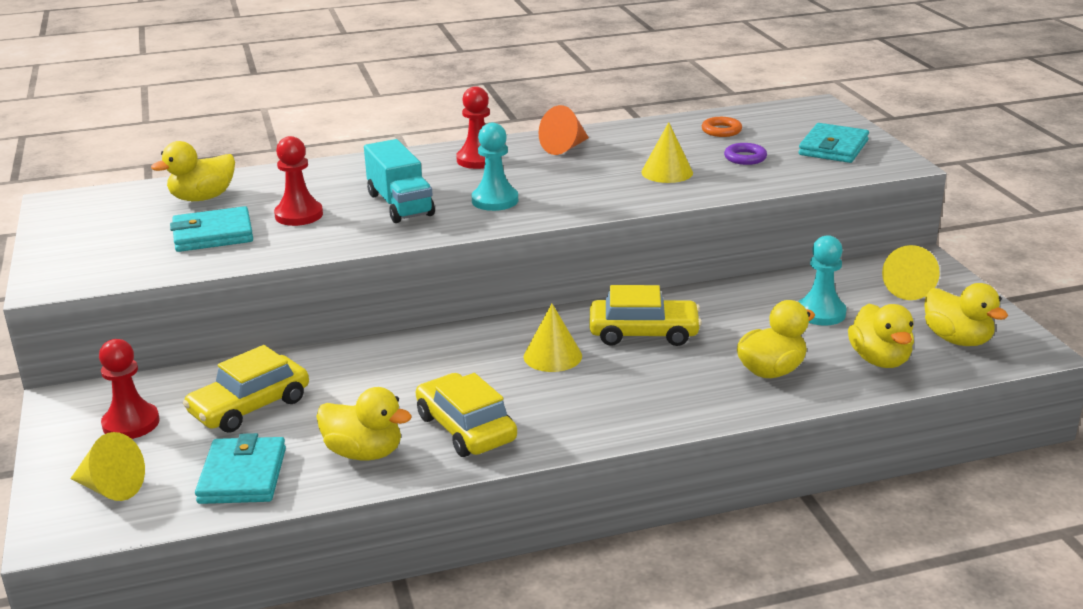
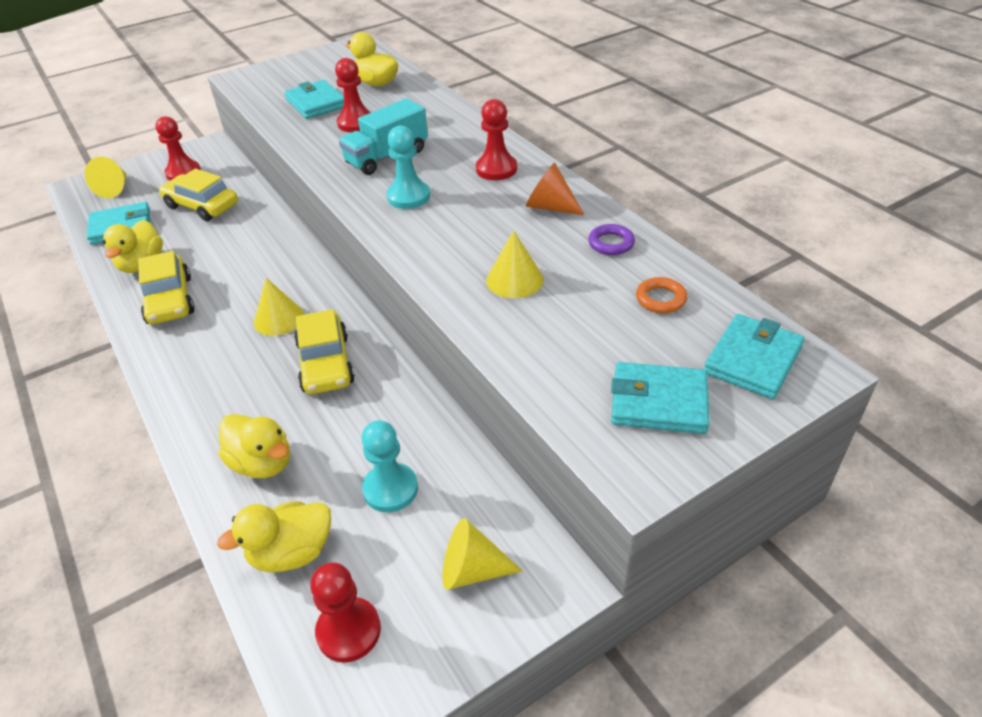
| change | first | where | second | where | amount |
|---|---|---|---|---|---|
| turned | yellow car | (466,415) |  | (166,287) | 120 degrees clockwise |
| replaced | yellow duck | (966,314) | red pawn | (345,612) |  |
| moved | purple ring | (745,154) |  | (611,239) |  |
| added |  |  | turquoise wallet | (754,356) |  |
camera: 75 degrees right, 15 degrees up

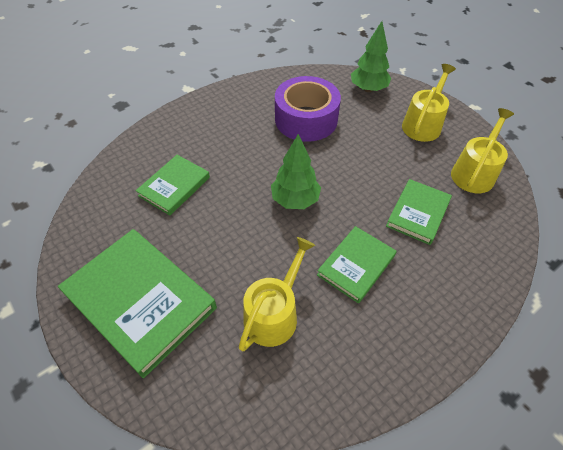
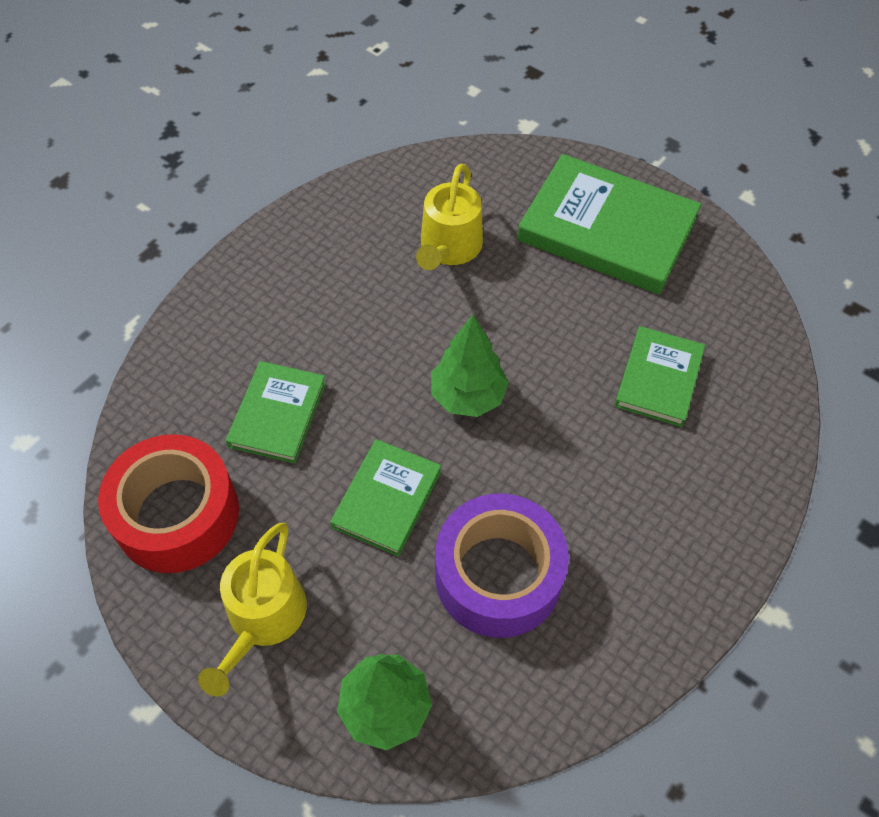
| change | first | where | second | where | amount |
|---|---|---|---|---|---|
| replaced | yellow watering can | (482,150) | red tape | (168,503) |  |
| moved | green book | (356,264) |  | (385,497) |  |
camera: 165 degrees right, 5 degrees up

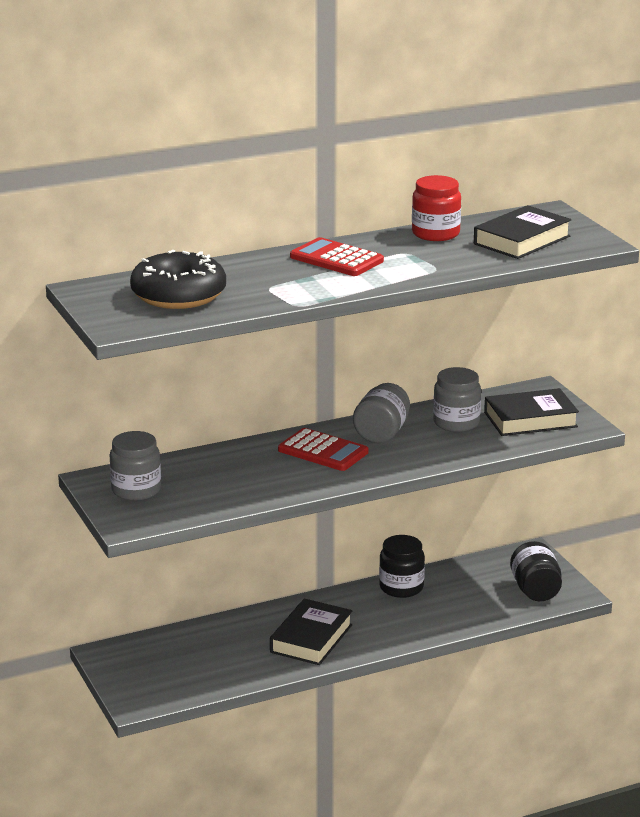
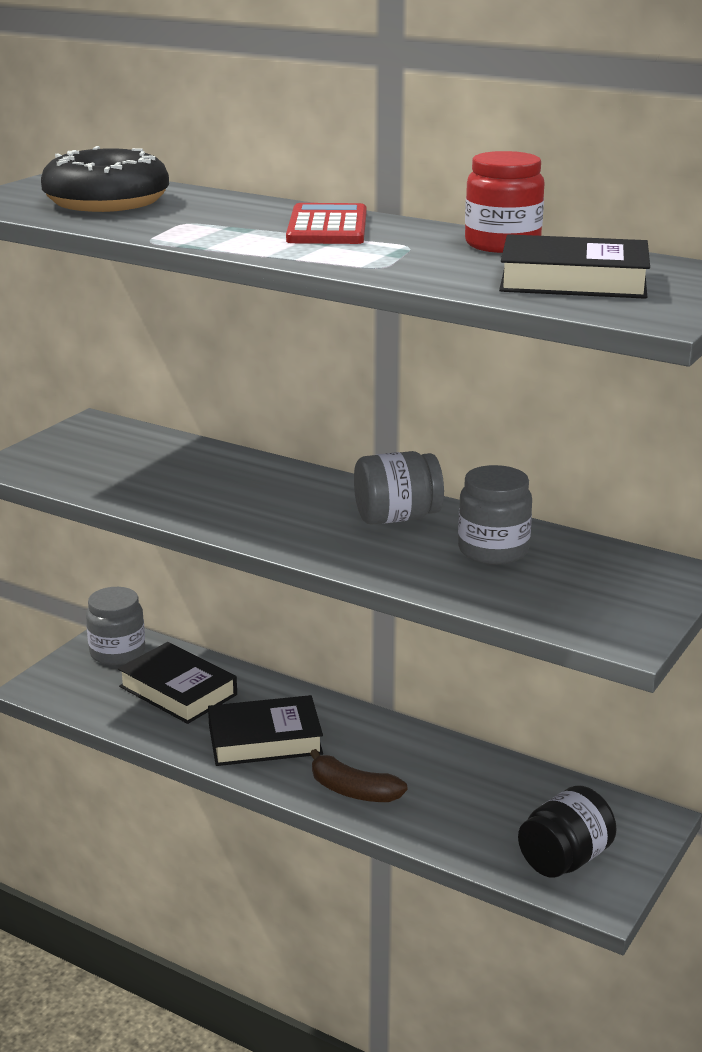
| change | first | where | second | where | amount |
|---|---|---|---|---|---|
| moved | grey jar | (135,466) |  | (115,626) |  |
| moved | black book | (531,412) |  | (177,683) |  |
| added |  |  | brown banana | (359,775) |  |
| removed | red calculator | (323,449) |  |  |  |
| removed | black jar | (402,566) |  |  |  |
camera: 55 degrees right, 0 degrees up

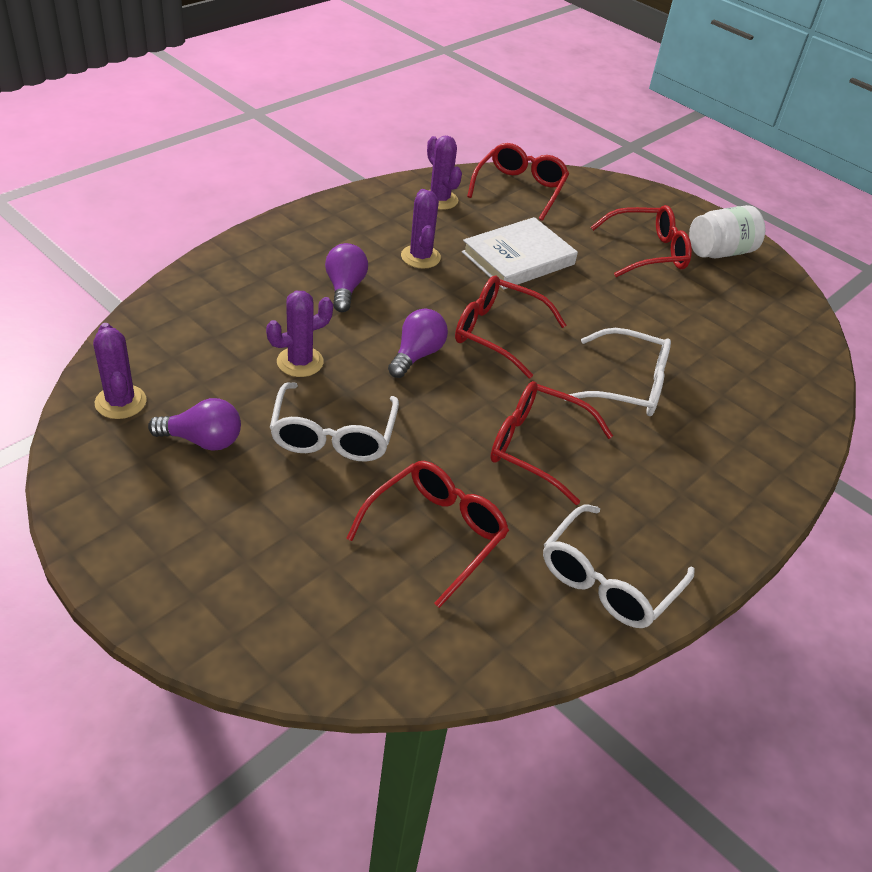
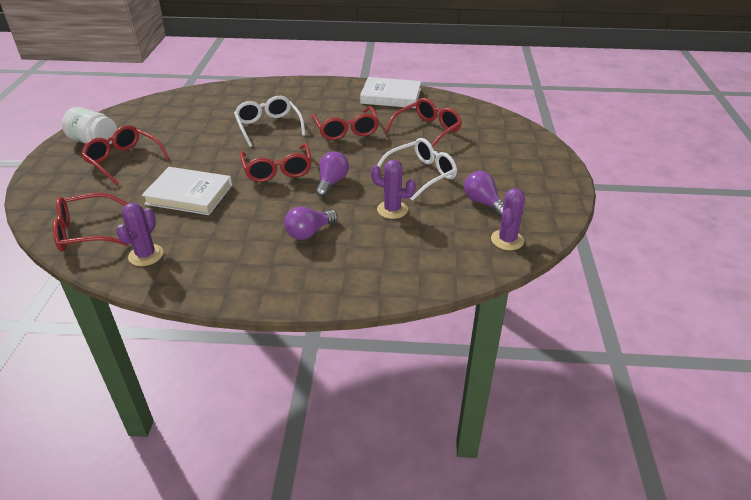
| change | first | where | second | where | amount |
|---|---|---|---|---|---|
| turned | purple light bulb | (418,343) |  | (332,174) | 120 degrees clockwise |
| replaced | white glasses | (619,566) | white book | (390,92) |  |
| turned | red glasses | (427,534) |  | (423,122) | 135 degrees clockwise |
| removed | purple cactus | (421,229) |  |  |  |
camera: 125 degrees left, 5 degrees down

Instructions to follow:
List all lines above in which the string "glasses" appears.

Final answer:
| replaced | white glasses | (619,566) | white book | (390,92) |  |
| turned | red glasses | (427,534) |  | (423,122) | 135 degrees clockwise |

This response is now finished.